Exercise description:
With pictures omitted, output the records below exactly as they appear.

════

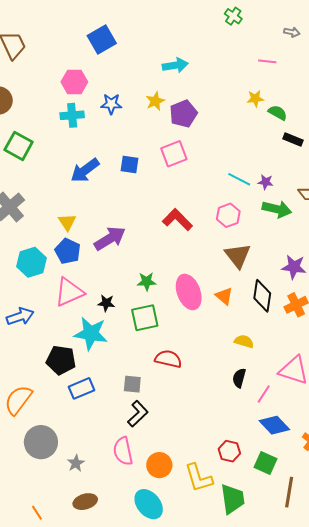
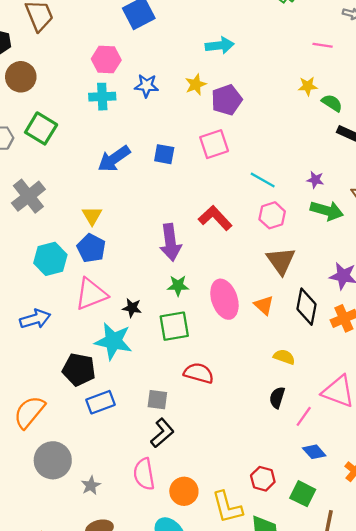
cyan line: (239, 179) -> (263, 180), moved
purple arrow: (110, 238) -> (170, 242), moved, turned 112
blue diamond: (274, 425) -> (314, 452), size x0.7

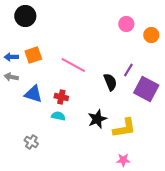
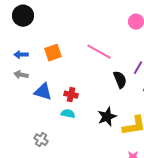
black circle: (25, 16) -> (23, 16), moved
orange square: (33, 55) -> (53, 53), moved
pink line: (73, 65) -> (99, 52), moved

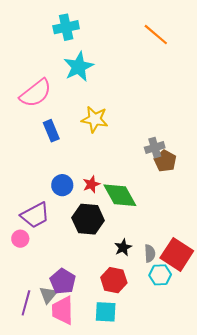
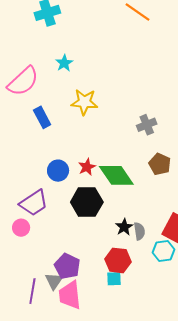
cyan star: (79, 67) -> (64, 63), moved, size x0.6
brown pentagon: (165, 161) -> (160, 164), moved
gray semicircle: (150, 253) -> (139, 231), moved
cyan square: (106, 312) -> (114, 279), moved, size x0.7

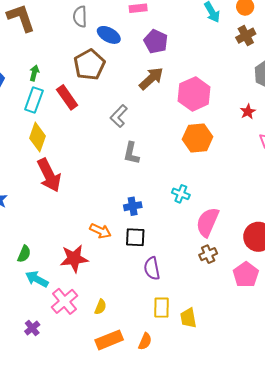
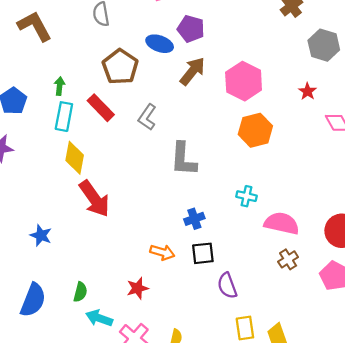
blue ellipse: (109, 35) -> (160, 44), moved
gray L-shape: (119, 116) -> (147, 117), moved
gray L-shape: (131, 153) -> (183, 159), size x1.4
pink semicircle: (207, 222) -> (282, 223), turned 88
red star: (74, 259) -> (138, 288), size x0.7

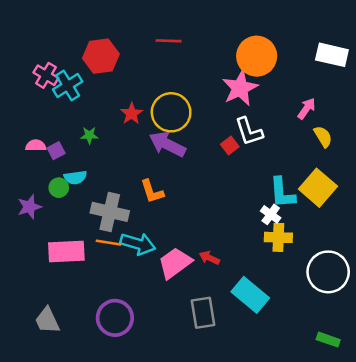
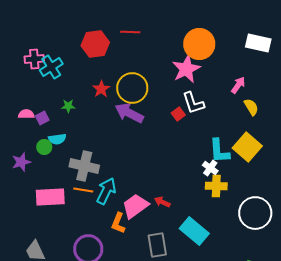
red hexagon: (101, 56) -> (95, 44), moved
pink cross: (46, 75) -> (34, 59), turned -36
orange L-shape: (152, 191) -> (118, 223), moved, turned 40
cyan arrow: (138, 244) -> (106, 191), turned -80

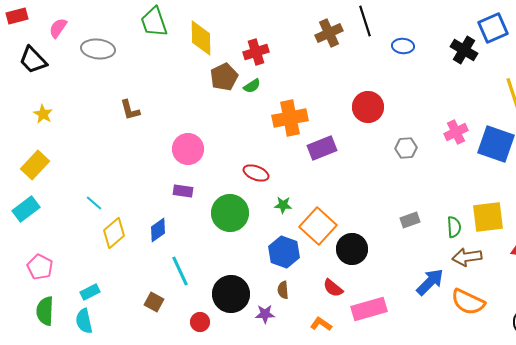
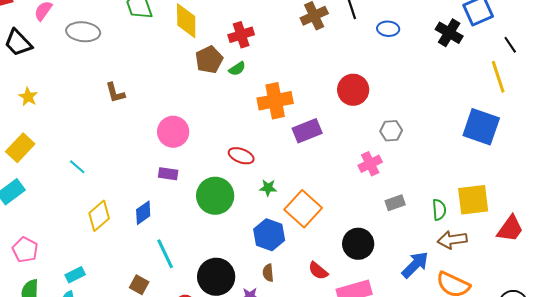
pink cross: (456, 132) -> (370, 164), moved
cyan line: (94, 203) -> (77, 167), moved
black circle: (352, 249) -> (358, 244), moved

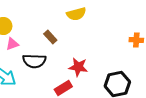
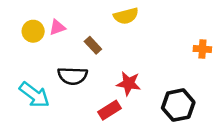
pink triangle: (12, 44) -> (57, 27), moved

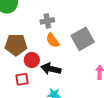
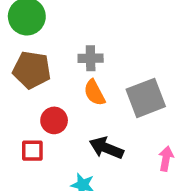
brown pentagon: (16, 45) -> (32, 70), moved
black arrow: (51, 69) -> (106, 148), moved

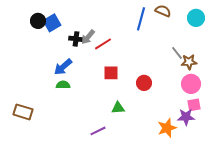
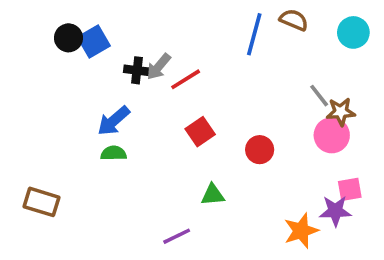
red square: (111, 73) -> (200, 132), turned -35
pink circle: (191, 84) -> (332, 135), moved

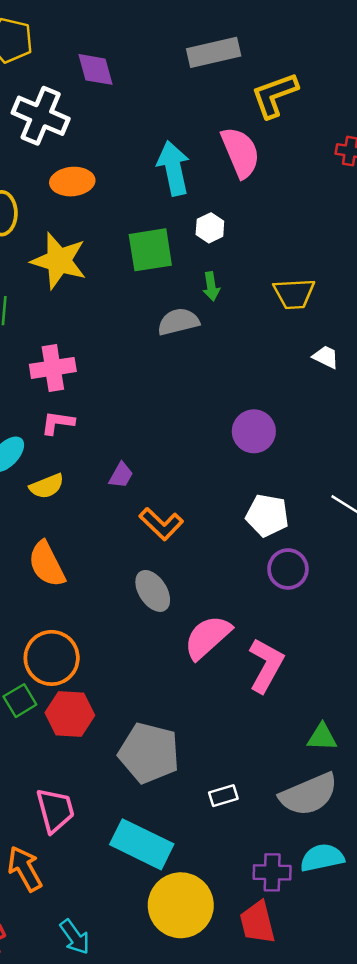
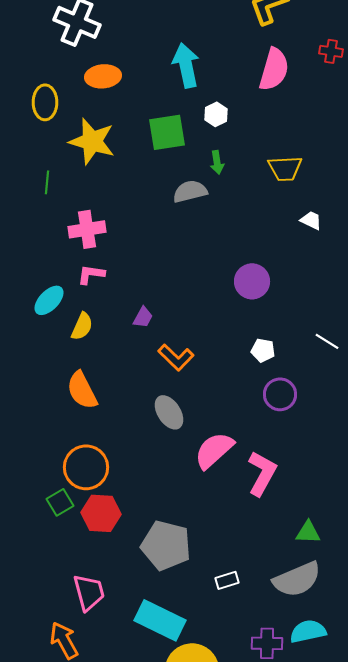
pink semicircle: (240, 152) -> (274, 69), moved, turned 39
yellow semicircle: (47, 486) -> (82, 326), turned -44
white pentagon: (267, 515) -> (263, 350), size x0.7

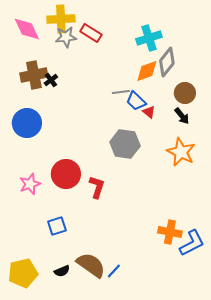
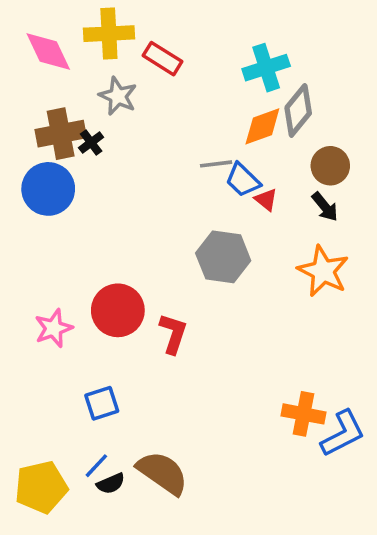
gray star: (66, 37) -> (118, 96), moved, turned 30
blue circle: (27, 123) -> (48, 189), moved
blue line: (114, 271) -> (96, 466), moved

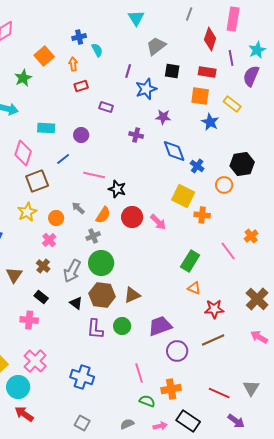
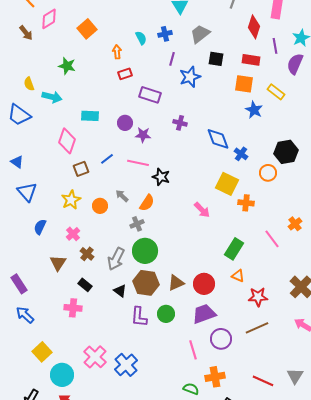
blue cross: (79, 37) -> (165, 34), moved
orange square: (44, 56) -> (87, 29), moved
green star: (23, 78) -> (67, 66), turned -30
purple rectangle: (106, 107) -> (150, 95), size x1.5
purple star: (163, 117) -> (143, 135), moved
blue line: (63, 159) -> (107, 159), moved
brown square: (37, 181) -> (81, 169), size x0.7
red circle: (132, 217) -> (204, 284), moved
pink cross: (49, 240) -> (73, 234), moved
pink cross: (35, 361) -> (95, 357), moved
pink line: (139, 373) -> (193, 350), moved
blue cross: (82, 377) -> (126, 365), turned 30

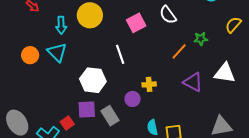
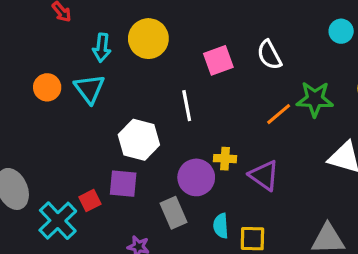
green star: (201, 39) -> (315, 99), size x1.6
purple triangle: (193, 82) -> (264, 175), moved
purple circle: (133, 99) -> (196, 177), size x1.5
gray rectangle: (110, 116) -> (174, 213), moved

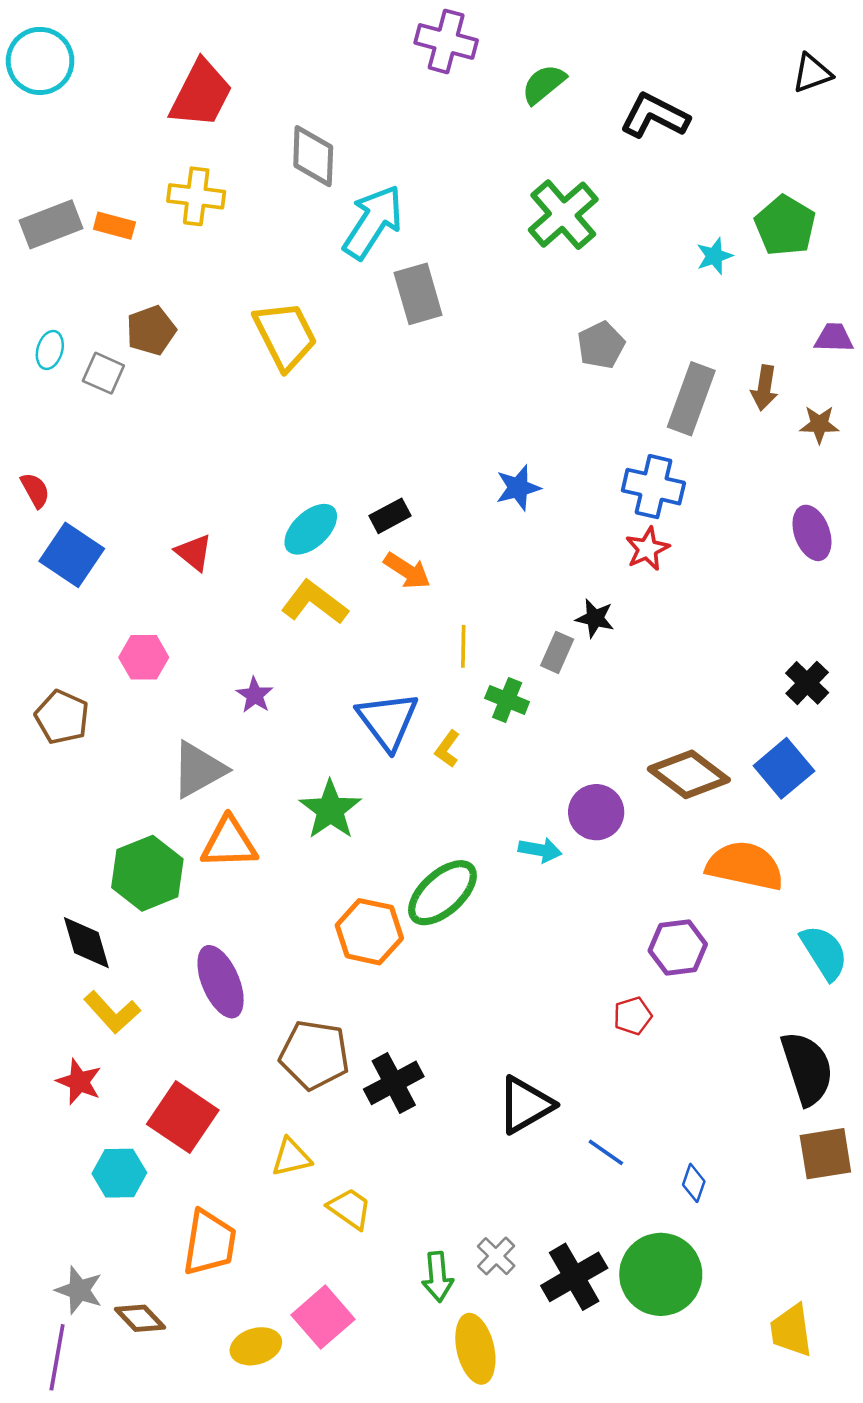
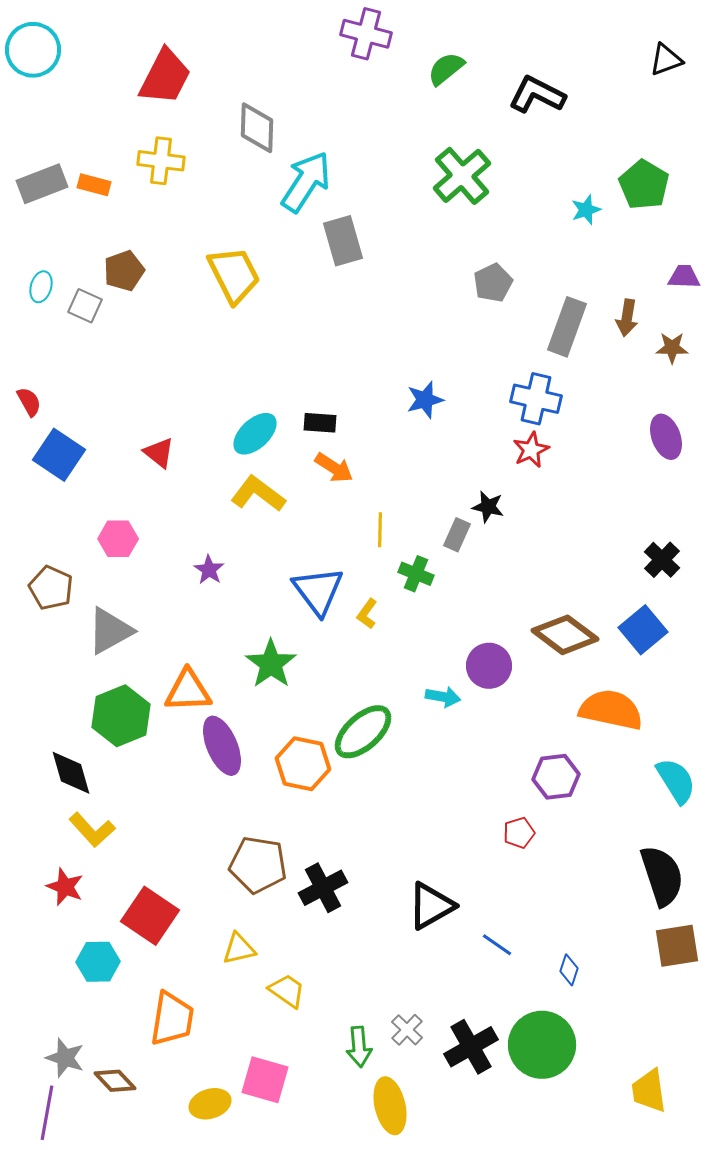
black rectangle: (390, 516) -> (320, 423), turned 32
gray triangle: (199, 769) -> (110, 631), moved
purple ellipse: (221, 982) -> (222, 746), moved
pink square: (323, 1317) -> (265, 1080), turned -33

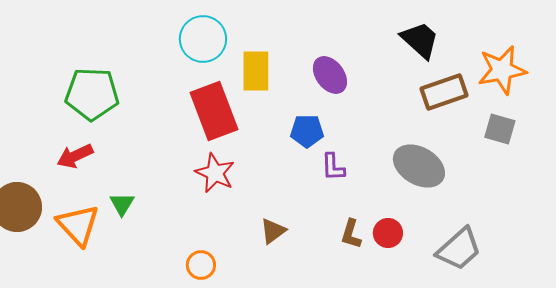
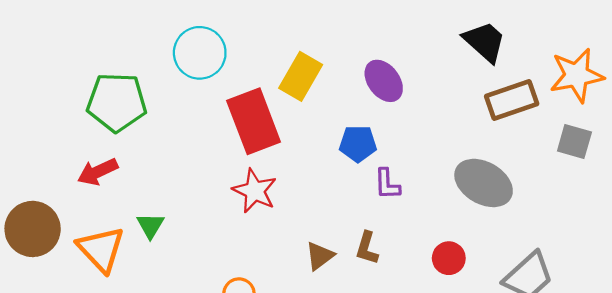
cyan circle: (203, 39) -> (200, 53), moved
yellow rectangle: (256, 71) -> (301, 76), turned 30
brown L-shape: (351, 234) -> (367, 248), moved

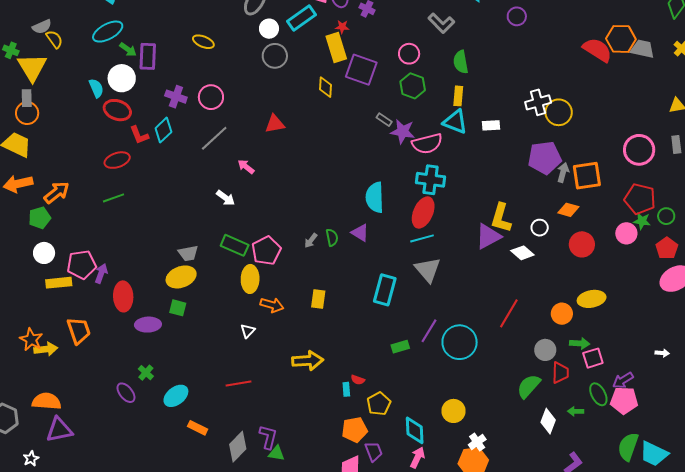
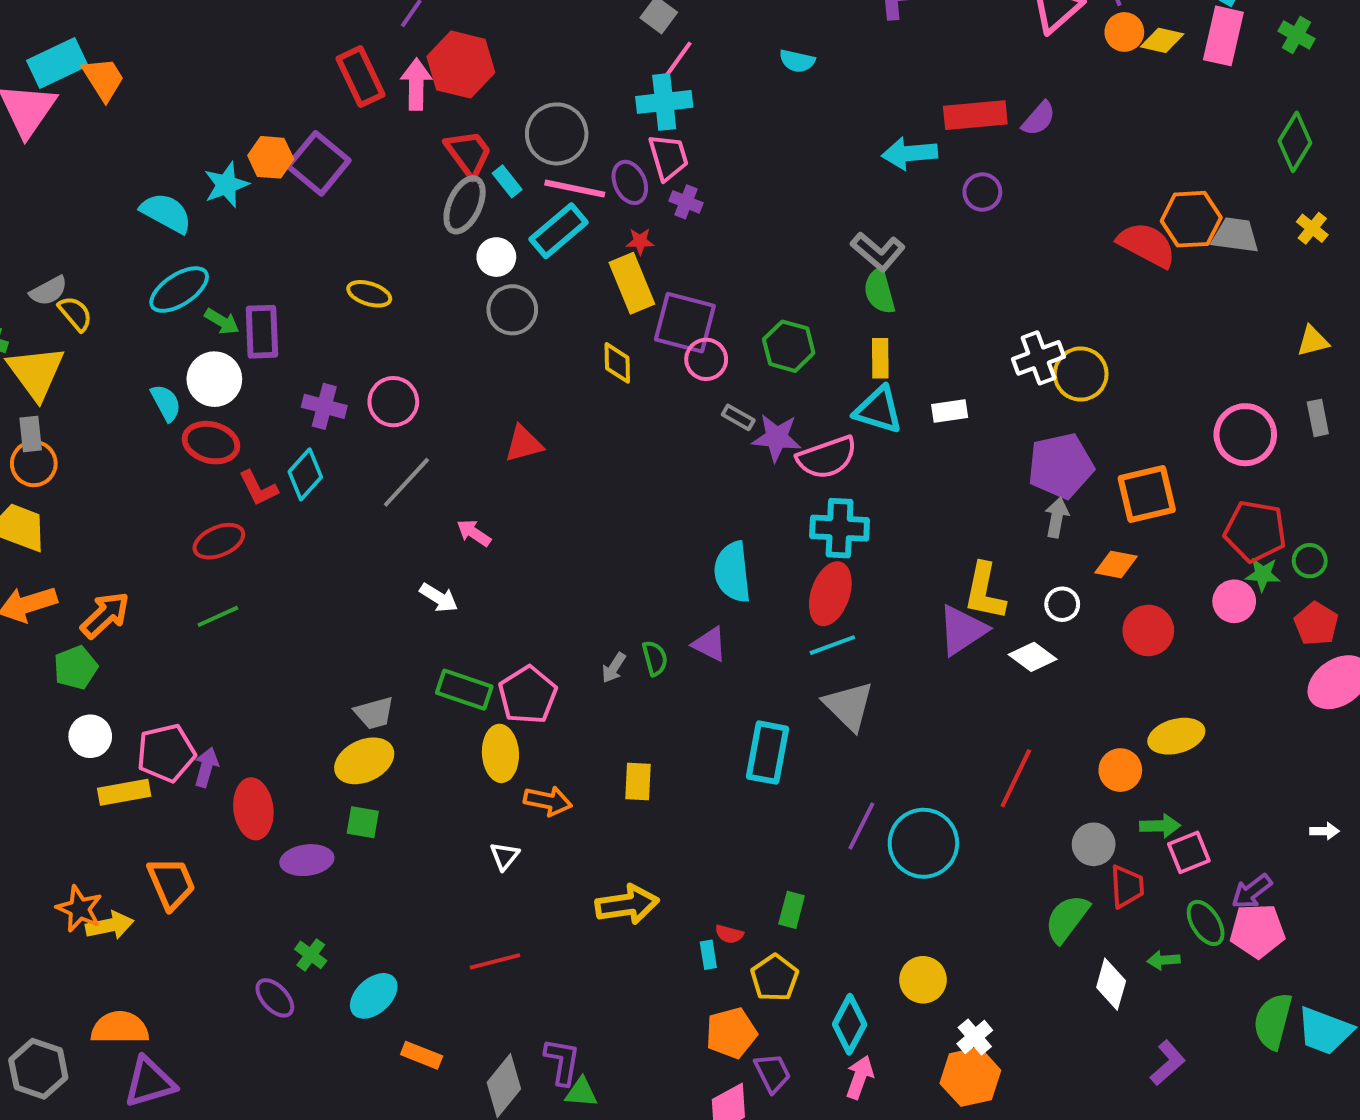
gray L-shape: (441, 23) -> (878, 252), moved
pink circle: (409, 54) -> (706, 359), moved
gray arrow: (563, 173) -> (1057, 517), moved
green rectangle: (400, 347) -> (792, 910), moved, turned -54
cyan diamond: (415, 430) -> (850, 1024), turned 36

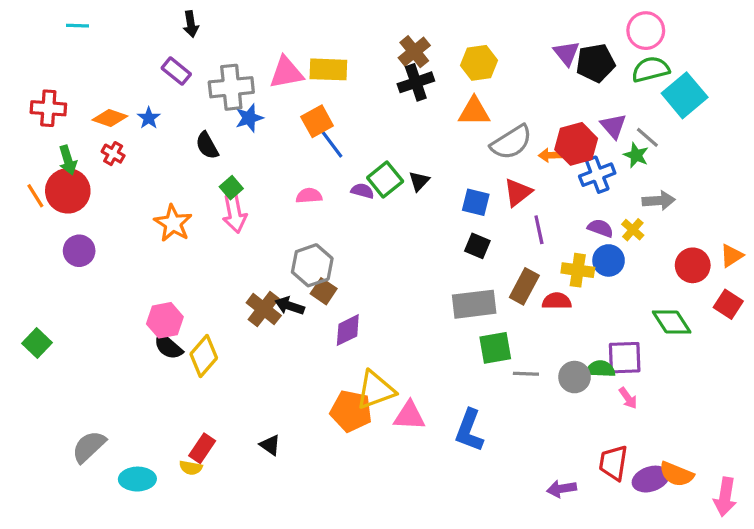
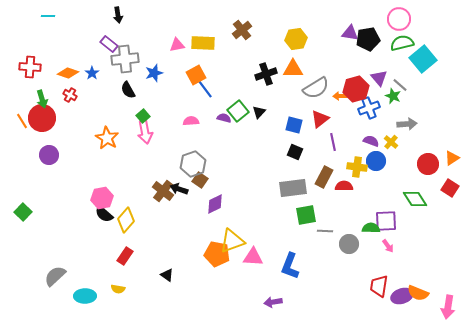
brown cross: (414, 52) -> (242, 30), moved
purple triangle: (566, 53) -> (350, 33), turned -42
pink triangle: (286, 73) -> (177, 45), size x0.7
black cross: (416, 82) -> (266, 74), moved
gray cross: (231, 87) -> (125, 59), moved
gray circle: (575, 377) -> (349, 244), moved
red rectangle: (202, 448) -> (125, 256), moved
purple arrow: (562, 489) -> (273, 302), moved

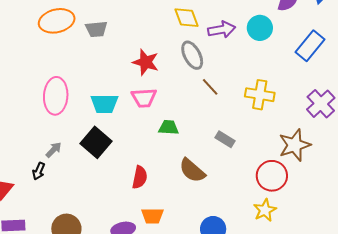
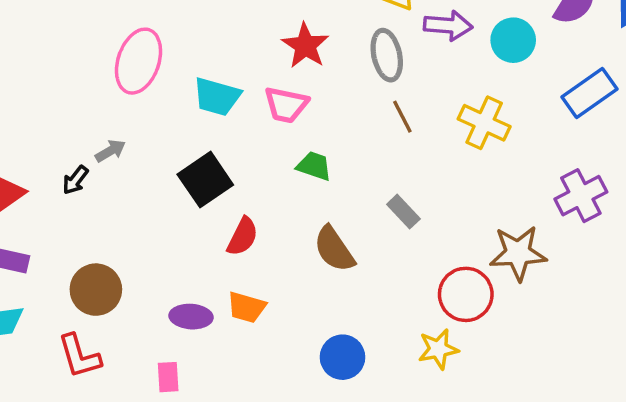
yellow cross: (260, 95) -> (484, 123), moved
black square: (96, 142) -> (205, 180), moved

════

Task output:
cyan line: (239, 179) -> (263, 180), moved
purple arrow: (110, 238) -> (170, 242), moved, turned 112
blue diamond: (274, 425) -> (314, 452), size x0.7

black circle: (25, 16) -> (23, 16), moved
orange square: (33, 55) -> (53, 53), moved
pink line: (73, 65) -> (99, 52), moved

cyan star: (79, 67) -> (64, 63), moved, size x0.6
brown pentagon: (165, 161) -> (160, 164), moved
gray semicircle: (150, 253) -> (139, 231), moved
cyan square: (106, 312) -> (114, 279), moved, size x0.7

blue ellipse: (109, 35) -> (160, 44), moved
gray L-shape: (119, 116) -> (147, 117), moved
gray L-shape: (131, 153) -> (183, 159), size x1.4
pink semicircle: (207, 222) -> (282, 223), turned 88
red star: (74, 259) -> (138, 288), size x0.7

red hexagon: (101, 56) -> (95, 44), moved
pink cross: (46, 75) -> (34, 59), turned -36
orange L-shape: (152, 191) -> (118, 223), moved, turned 40
cyan arrow: (138, 244) -> (106, 191), turned -80

pink cross: (456, 132) -> (370, 164), moved
cyan line: (94, 203) -> (77, 167), moved
black circle: (352, 249) -> (358, 244), moved

pink triangle: (12, 44) -> (57, 27), moved

brown pentagon: (16, 45) -> (32, 70), moved
black arrow: (51, 69) -> (106, 148), moved

red square: (111, 73) -> (200, 132), turned -35
pink circle: (191, 84) -> (332, 135), moved

pink semicircle: (240, 152) -> (274, 69), moved, turned 39
yellow semicircle: (47, 486) -> (82, 326), turned -44
white pentagon: (267, 515) -> (263, 350), size x0.7

gray star: (66, 37) -> (118, 96), moved, turned 30
blue circle: (27, 123) -> (48, 189), moved
blue line: (114, 271) -> (96, 466), moved

blue cross: (79, 37) -> (165, 34), moved
orange square: (44, 56) -> (87, 29), moved
green star: (23, 78) -> (67, 66), turned -30
purple rectangle: (106, 107) -> (150, 95), size x1.5
purple star: (163, 117) -> (143, 135), moved
blue line: (63, 159) -> (107, 159), moved
brown square: (37, 181) -> (81, 169), size x0.7
red circle: (132, 217) -> (204, 284), moved
pink cross: (49, 240) -> (73, 234), moved
pink cross: (35, 361) -> (95, 357), moved
pink line: (139, 373) -> (193, 350), moved
blue cross: (82, 377) -> (126, 365), turned 30

green star: (201, 39) -> (315, 99), size x1.6
purple triangle: (193, 82) -> (264, 175), moved
purple circle: (133, 99) -> (196, 177), size x1.5
gray rectangle: (110, 116) -> (174, 213), moved

black rectangle: (390, 516) -> (320, 423), turned 32
gray triangle: (199, 769) -> (110, 631), moved
purple ellipse: (221, 982) -> (222, 746), moved
pink square: (323, 1317) -> (265, 1080), turned -33

cyan circle: (203, 39) -> (200, 53), moved
yellow rectangle: (256, 71) -> (301, 76), turned 30
brown L-shape: (351, 234) -> (367, 248), moved

gray L-shape: (441, 23) -> (878, 252), moved
pink circle: (409, 54) -> (706, 359), moved
gray arrow: (563, 173) -> (1057, 517), moved
green rectangle: (400, 347) -> (792, 910), moved, turned -54
cyan diamond: (415, 430) -> (850, 1024), turned 36

brown cross: (414, 52) -> (242, 30), moved
purple triangle: (566, 53) -> (350, 33), turned -42
pink triangle: (286, 73) -> (177, 45), size x0.7
black cross: (416, 82) -> (266, 74), moved
gray cross: (231, 87) -> (125, 59), moved
gray circle: (575, 377) -> (349, 244), moved
red rectangle: (202, 448) -> (125, 256), moved
purple arrow: (562, 489) -> (273, 302), moved

yellow cross: (260, 95) -> (484, 123), moved
black square: (96, 142) -> (205, 180), moved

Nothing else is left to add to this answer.